* _THE TASK_:
From the line containing "in_second: [109, 257]" through the last line of the data, both ends included, write out every line exactly; omit the pictures.

Dataset items:
_ _ _ _
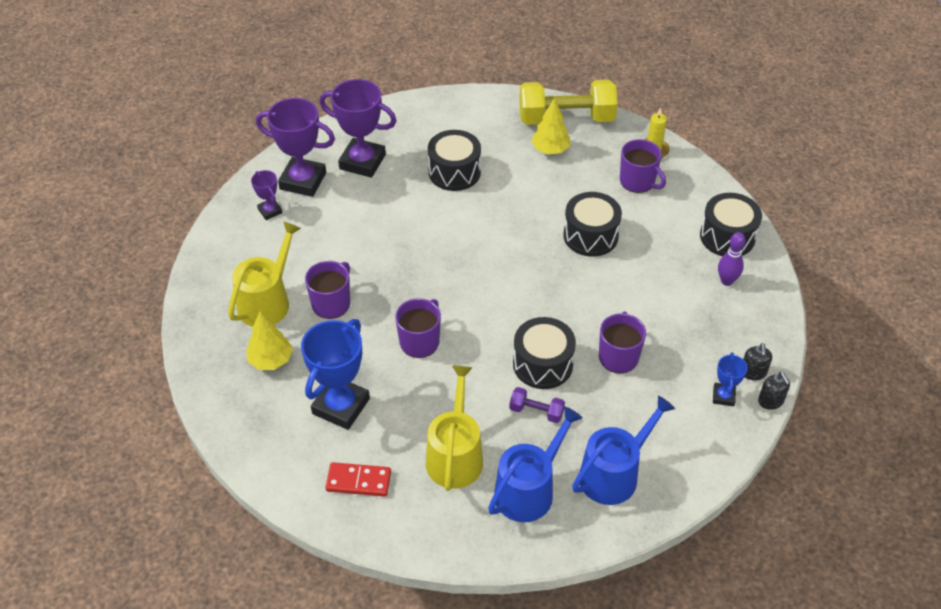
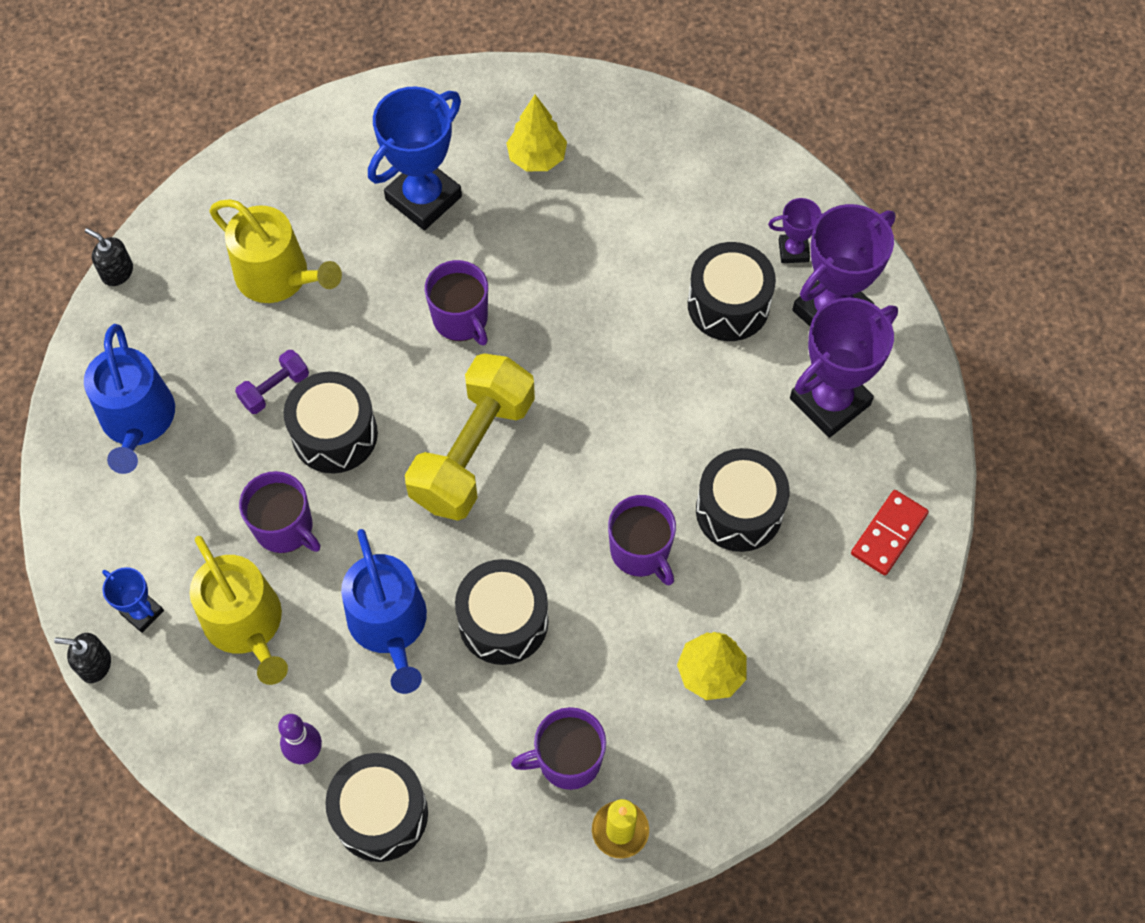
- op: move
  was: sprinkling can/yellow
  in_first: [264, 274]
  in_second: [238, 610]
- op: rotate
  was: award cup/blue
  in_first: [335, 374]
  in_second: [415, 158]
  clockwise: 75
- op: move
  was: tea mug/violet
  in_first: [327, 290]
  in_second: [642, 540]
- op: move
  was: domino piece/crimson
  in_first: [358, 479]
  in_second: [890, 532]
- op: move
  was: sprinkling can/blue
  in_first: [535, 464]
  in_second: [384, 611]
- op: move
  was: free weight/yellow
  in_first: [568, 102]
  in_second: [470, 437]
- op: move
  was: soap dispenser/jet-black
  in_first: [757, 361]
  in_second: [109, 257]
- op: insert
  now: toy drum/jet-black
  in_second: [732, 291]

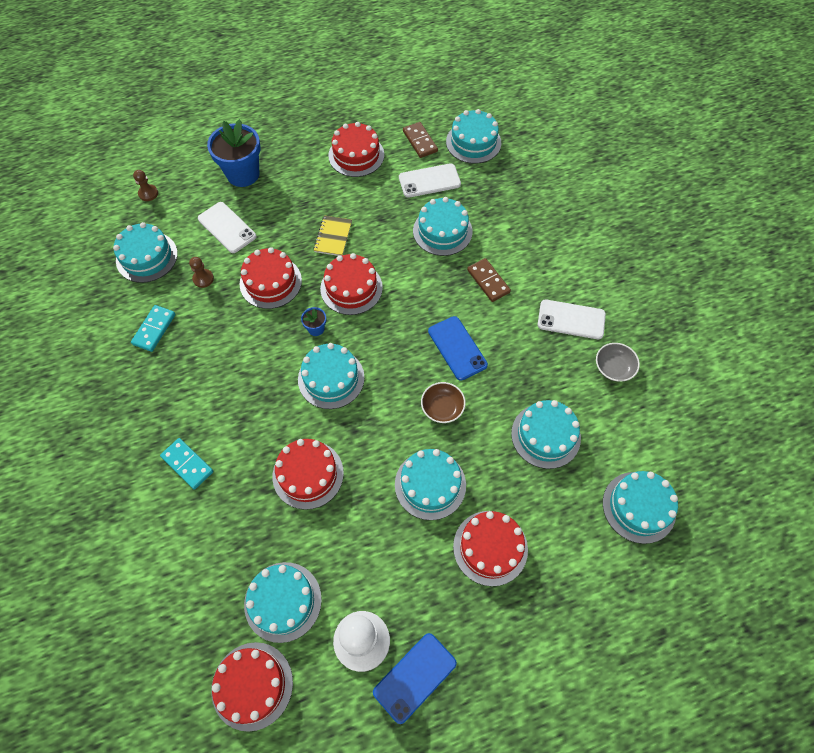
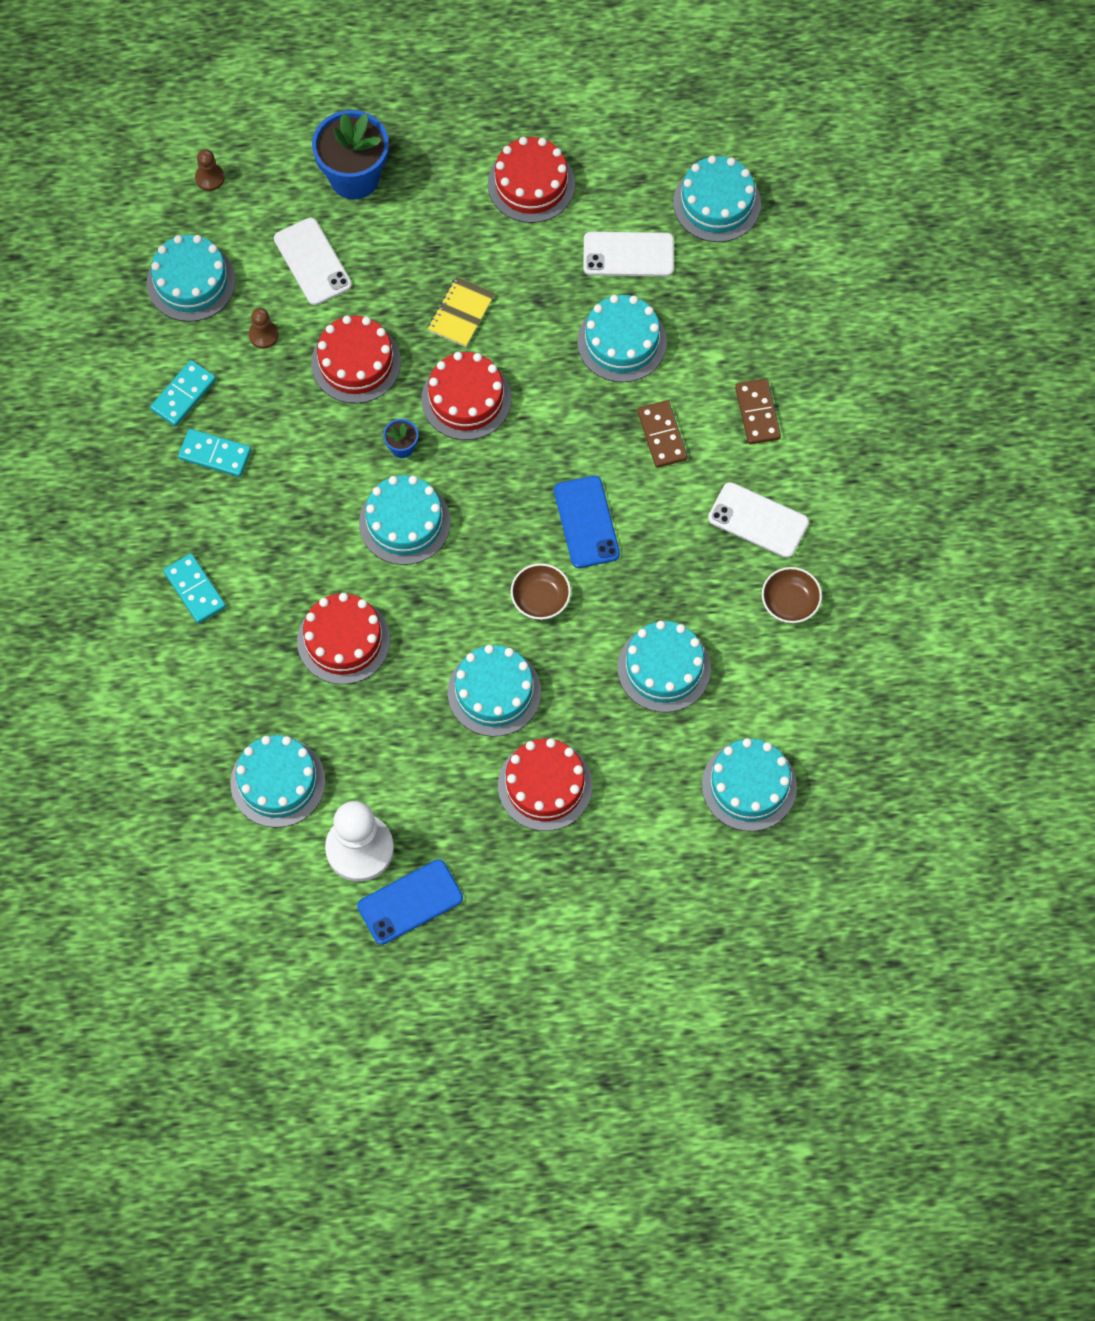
- op: delete
  was: layer cake/crimson
  in_first: [252, 687]
- op: move
  was: domino piece/dark brown
  in_first: [420, 140]
  in_second: [758, 412]
- op: recolor
  was: serving bowl/grey
  now: serving bowl/dark brown
  in_first: [618, 362]
  in_second: [792, 595]
- op: insert
  now: domino piece/aqua
  in_second: [214, 453]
_ _ _ _
* _TASK ANSWER_:
  in_second: [109, 257]
- op: insert
  now: toy drum/jet-black
  in_second: [732, 291]

- op: delete
  was: layer cake/crimson
  in_first: [252, 687]
- op: move
  was: domino piece/dark brown
  in_first: [420, 140]
  in_second: [758, 412]
- op: recolor
  was: serving bowl/grey
  now: serving bowl/dark brown
  in_first: [618, 362]
  in_second: [792, 595]
- op: insert
  now: domino piece/aqua
  in_second: [214, 453]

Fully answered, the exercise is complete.